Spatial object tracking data
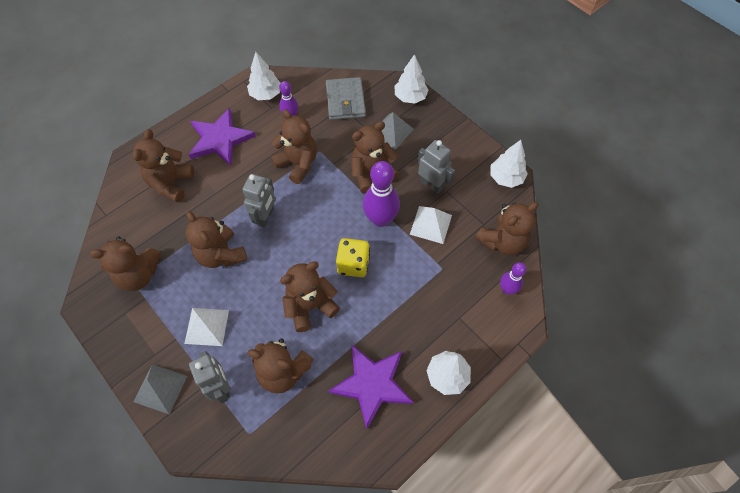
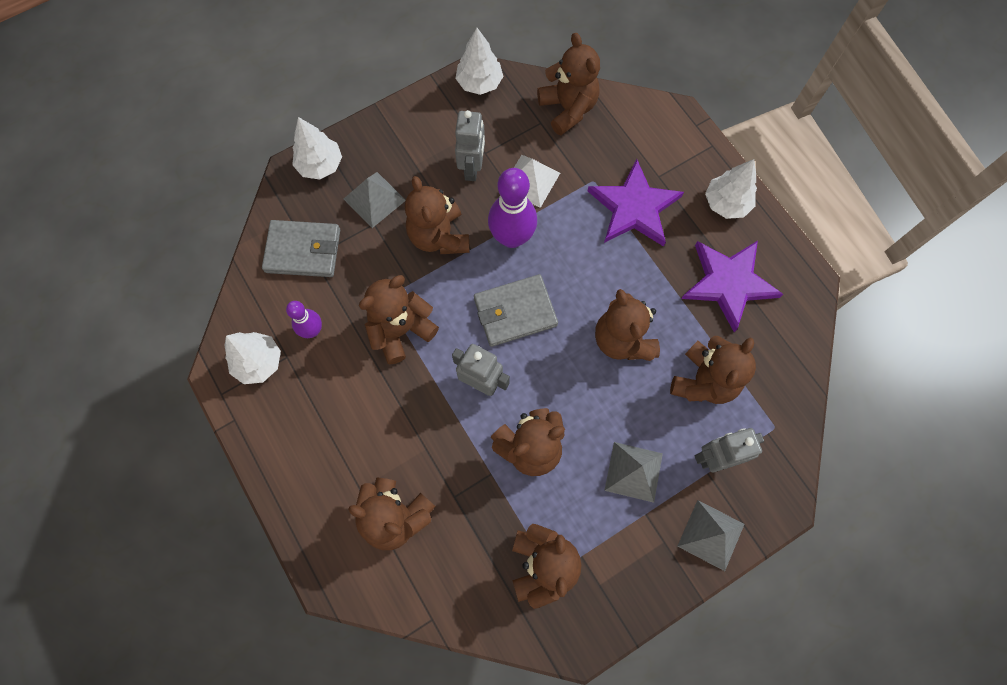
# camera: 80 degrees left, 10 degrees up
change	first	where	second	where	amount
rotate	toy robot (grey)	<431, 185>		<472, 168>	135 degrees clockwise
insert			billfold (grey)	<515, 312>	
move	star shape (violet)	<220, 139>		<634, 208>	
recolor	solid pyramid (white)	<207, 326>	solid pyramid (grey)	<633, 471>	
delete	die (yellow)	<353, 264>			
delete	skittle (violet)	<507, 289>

== ACTION ITEM ==
The entries above should be written out in full, and any picture in them left out.

== ANSWER TO THE PROBLEM ==
# camera: 80 degrees left, 10 degrees up
change	first	where	second	where	amount
rotate	toy robot (grey)	<431, 185>		<472, 168>	135 degrees clockwise
insert			billfold (grey)	<515, 312>	
move	star shape (violet)	<220, 139>		<634, 208>	
recolor	solid pyramid (white)	<207, 326>	solid pyramid (grey)	<633, 471>	
delete	die (yellow)	<353, 264>			
delete	skittle (violet)	<507, 289>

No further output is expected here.